Edit difference data:
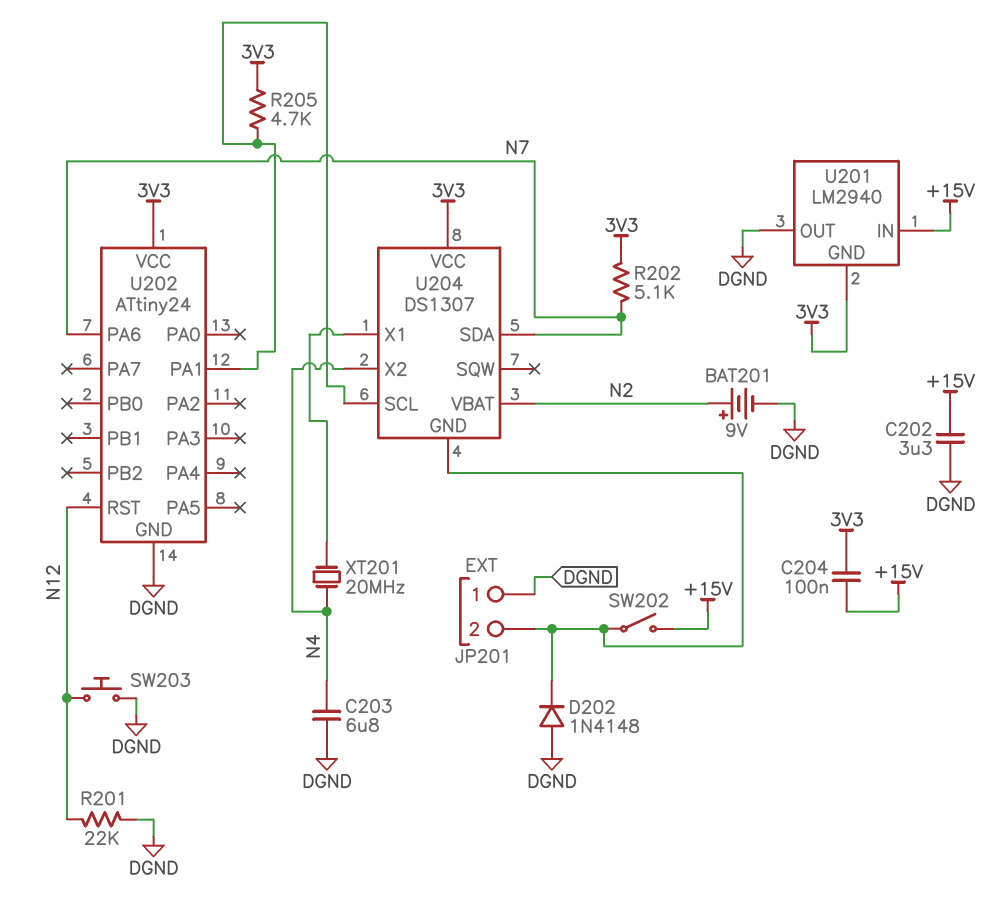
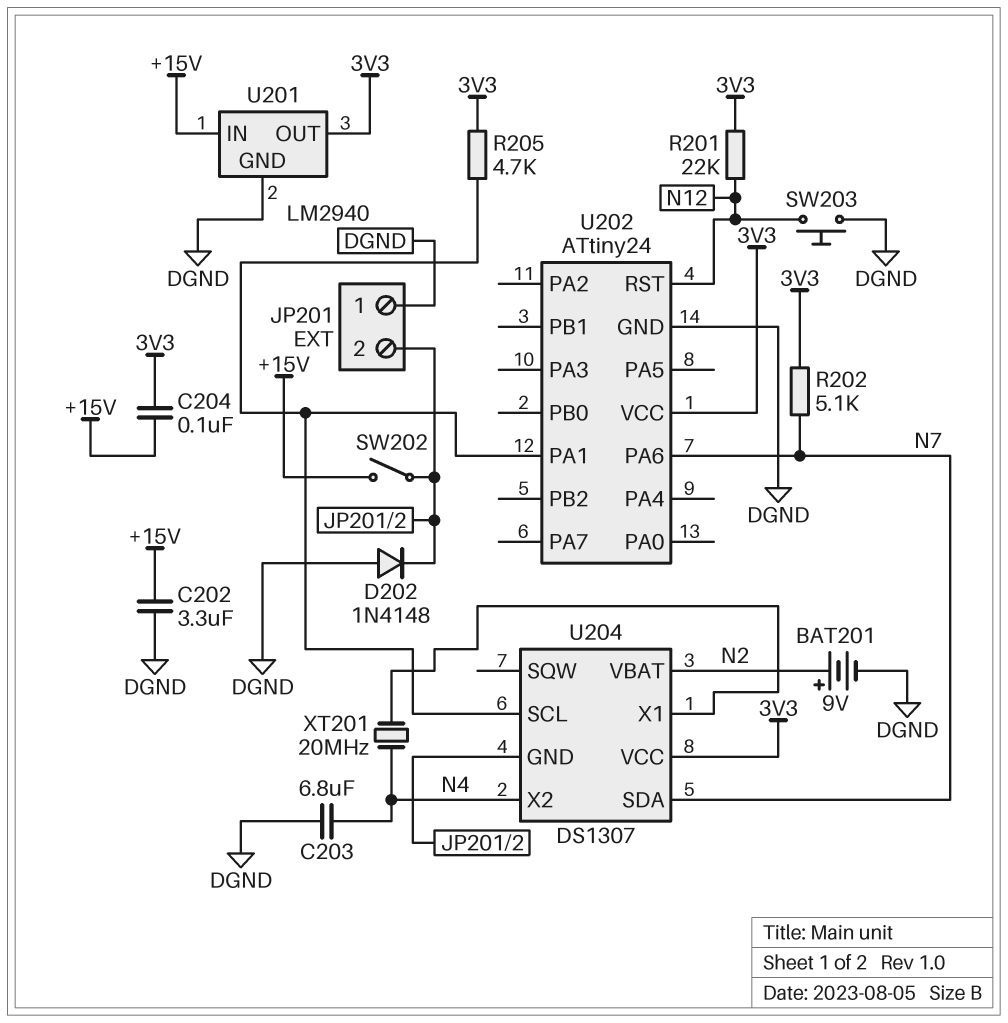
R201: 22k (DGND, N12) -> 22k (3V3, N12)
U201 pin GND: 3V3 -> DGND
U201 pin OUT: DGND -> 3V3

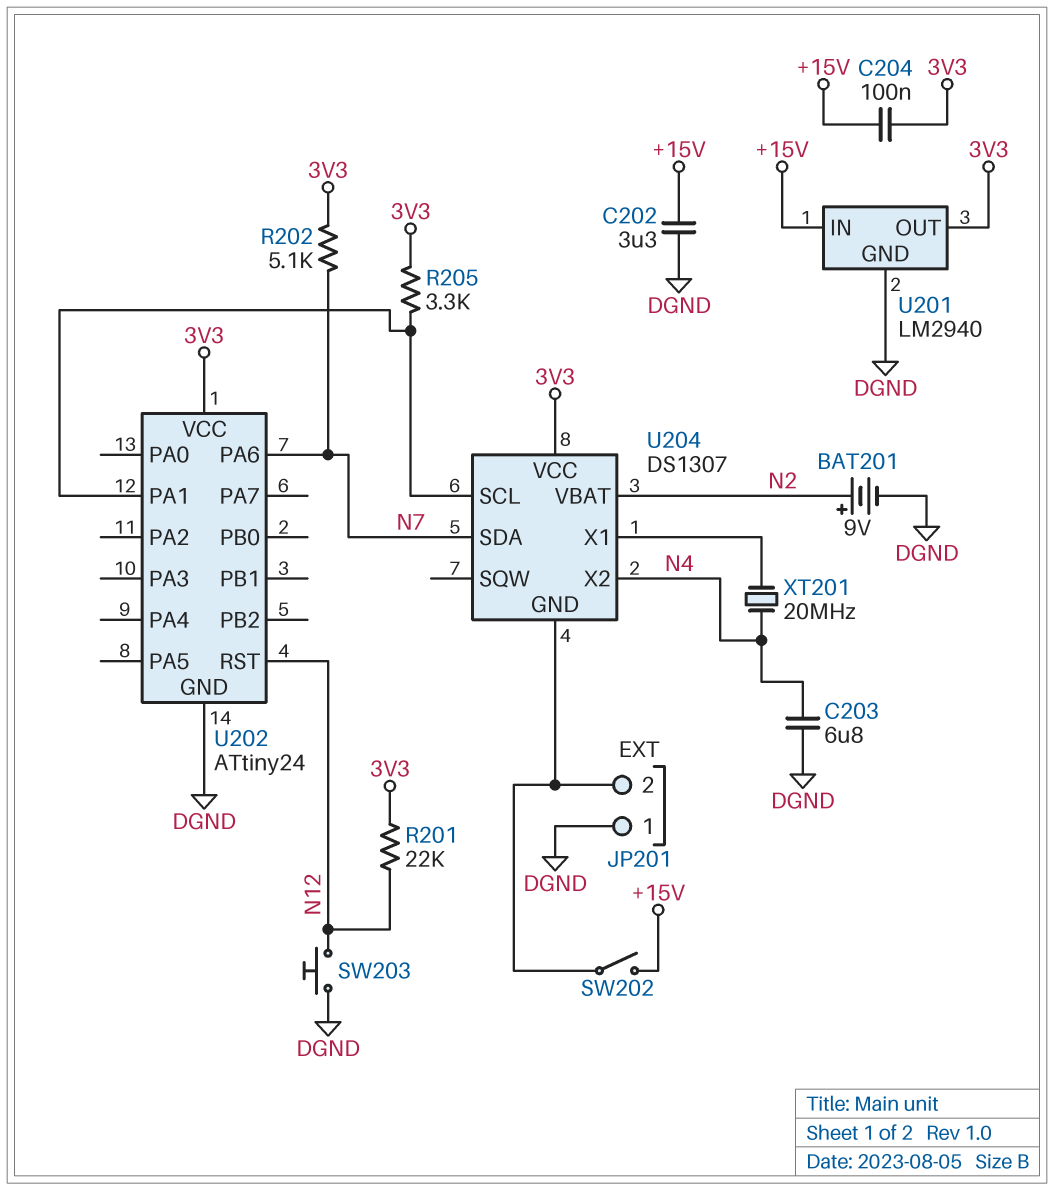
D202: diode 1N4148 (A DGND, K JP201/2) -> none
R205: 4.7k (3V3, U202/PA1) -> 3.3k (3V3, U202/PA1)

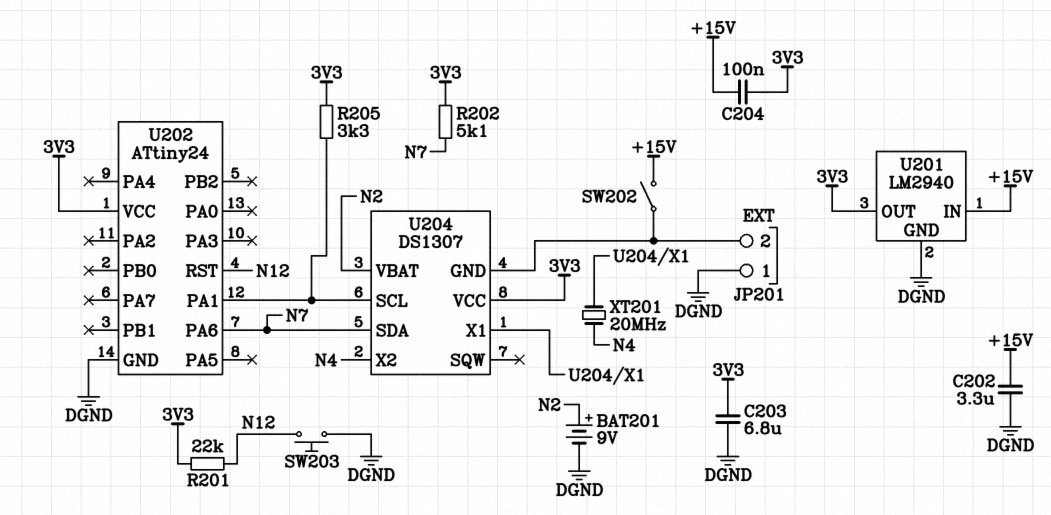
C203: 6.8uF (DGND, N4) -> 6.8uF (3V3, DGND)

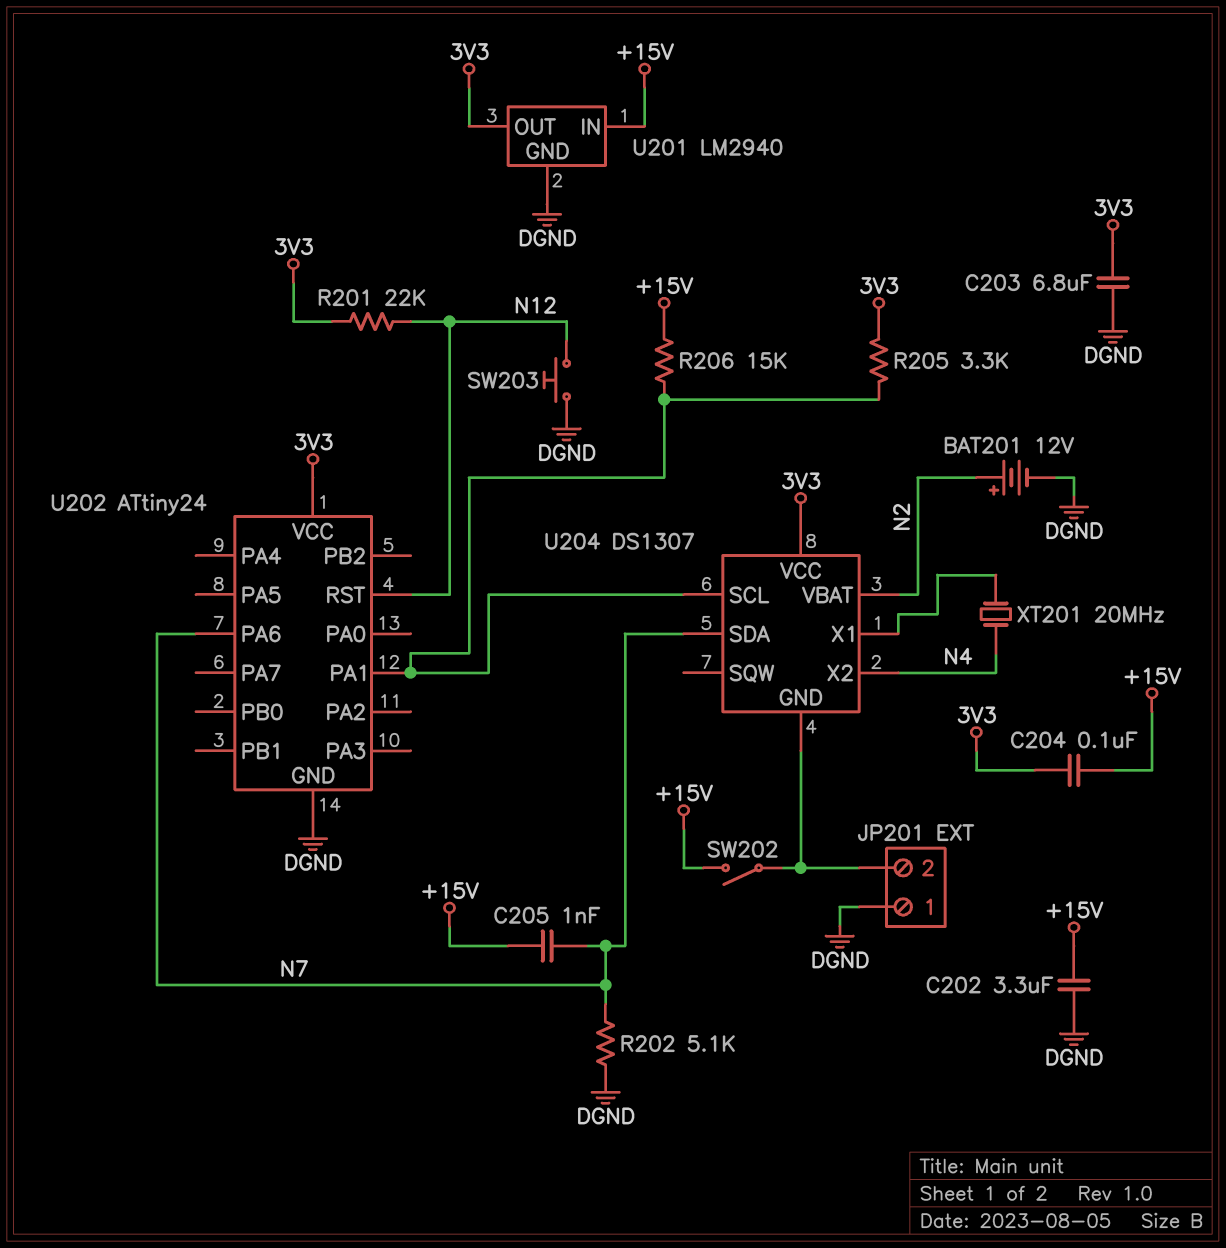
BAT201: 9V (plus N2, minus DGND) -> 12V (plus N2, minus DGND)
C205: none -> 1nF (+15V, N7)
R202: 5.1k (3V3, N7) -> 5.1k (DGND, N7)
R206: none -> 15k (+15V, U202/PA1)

Task item:
Skip the pictures, then return the rest of the data exactly.

Finished task:
R201: 22k (DGND, N12) -> 22k (3V3, N12)
U201 pin GND: 3V3 -> DGND
U201 pin OUT: DGND -> 3V3

D202: diode 1N4148 (A DGND, K JP201/2) -> none
R205: 4.7k (3V3, U202/PA1) -> 3.3k (3V3, U202/PA1)

C203: 6.8uF (DGND, N4) -> 6.8uF (3V3, DGND)

BAT201: 9V (plus N2, minus DGND) -> 12V (plus N2, minus DGND)
C205: none -> 1nF (+15V, N7)
R202: 5.1k (3V3, N7) -> 5.1k (DGND, N7)
R206: none -> 15k (+15V, U202/PA1)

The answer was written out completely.